## Assignment
Set down only the lines from the one containing "IC202 pin in-: N_7 -> none" through the final line of the entries below, exactly as they stand, with no pictures.
BEGIN Input
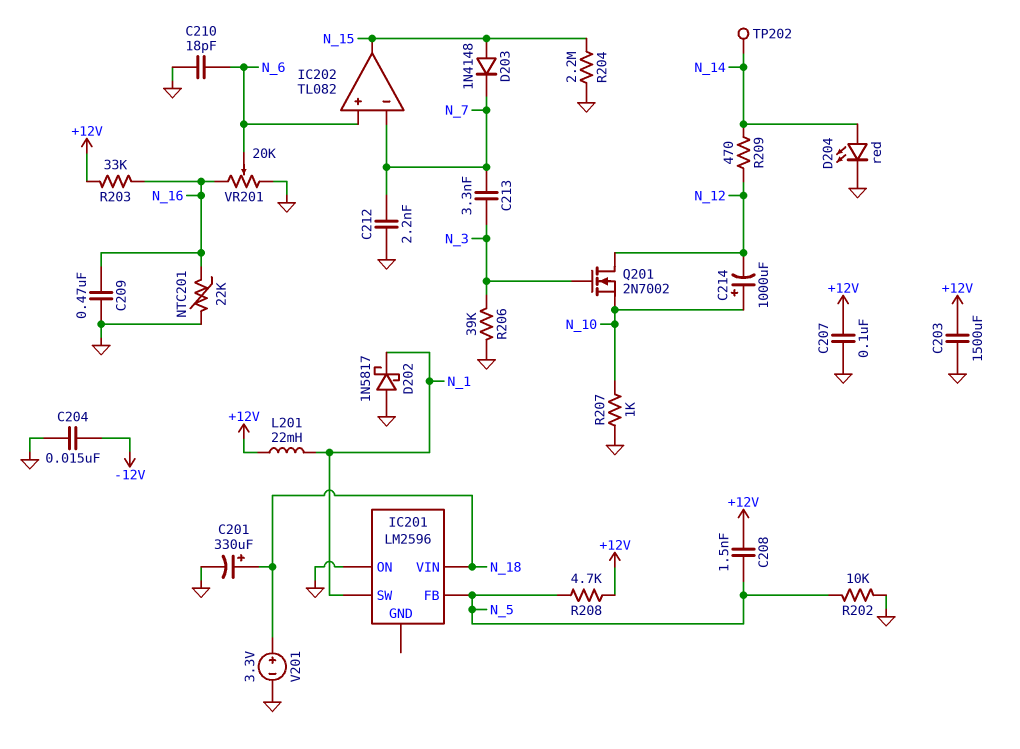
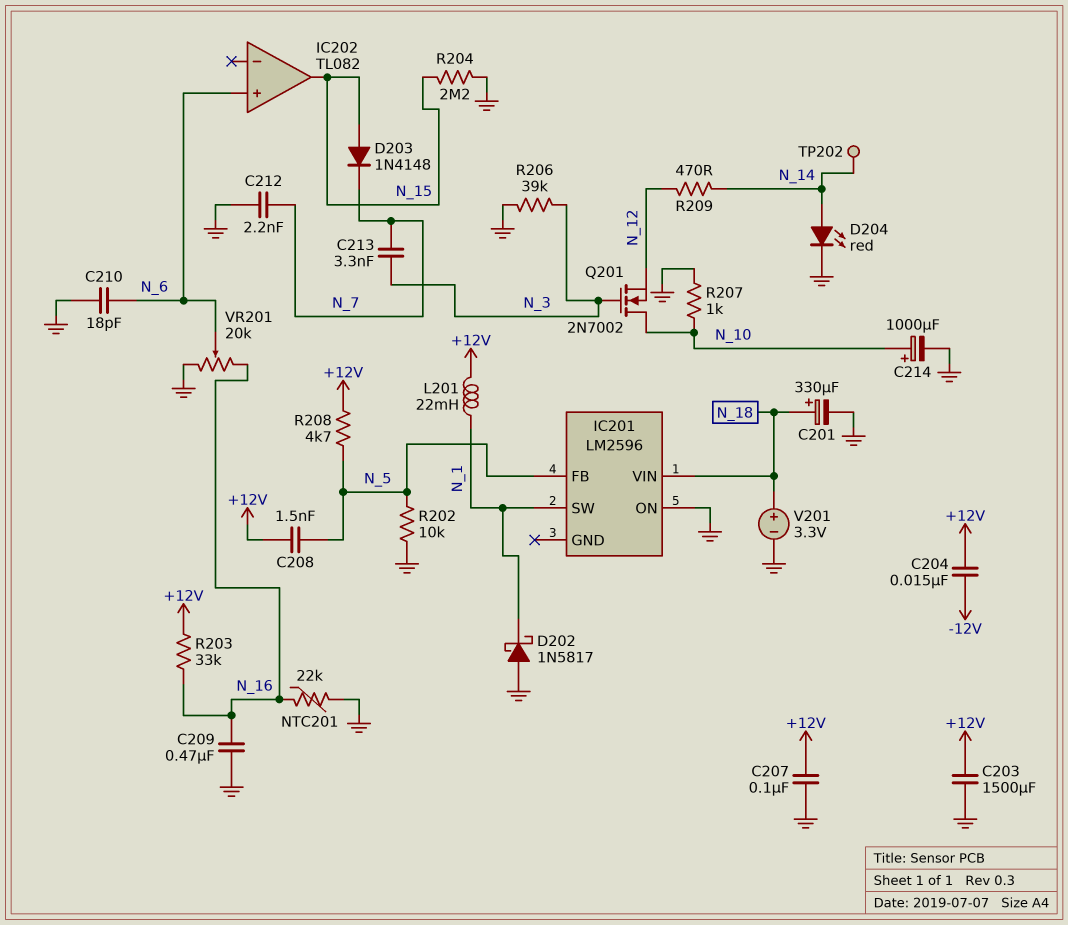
C204: 15nF (-12V, GND) -> 15nF (+12V, -12V)
C214: 1000uF (plus N_10, minus N_12) -> 1000uF (plus N_10, minus GND)
IC202 pin in-: N_7 -> none
Q201: NMOS 2N7002 (G N_3, D N_12, S N_10) -> NMOS 2N7002 (G N_3, D N_10, S N_12)

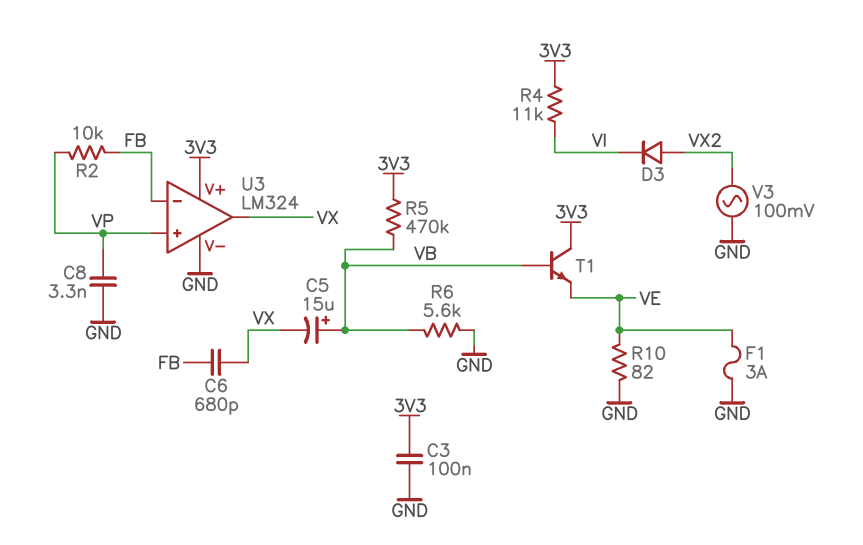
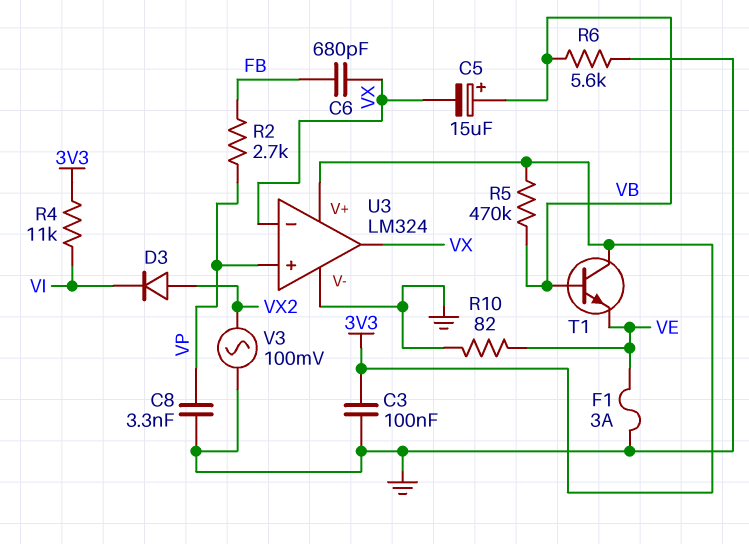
R2: 10k (FB, VP) -> 2.7k (FB, VP)
U3 pin in-: FB -> VX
END Input
## Solution
IC202 pin in-: N_7 -> none
Q201: NMOS 2N7002 (G N_3, D N_12, S N_10) -> NMOS 2N7002 (G N_3, D N_10, S N_12)

R2: 10k (FB, VP) -> 2.7k (FB, VP)
U3 pin in-: FB -> VX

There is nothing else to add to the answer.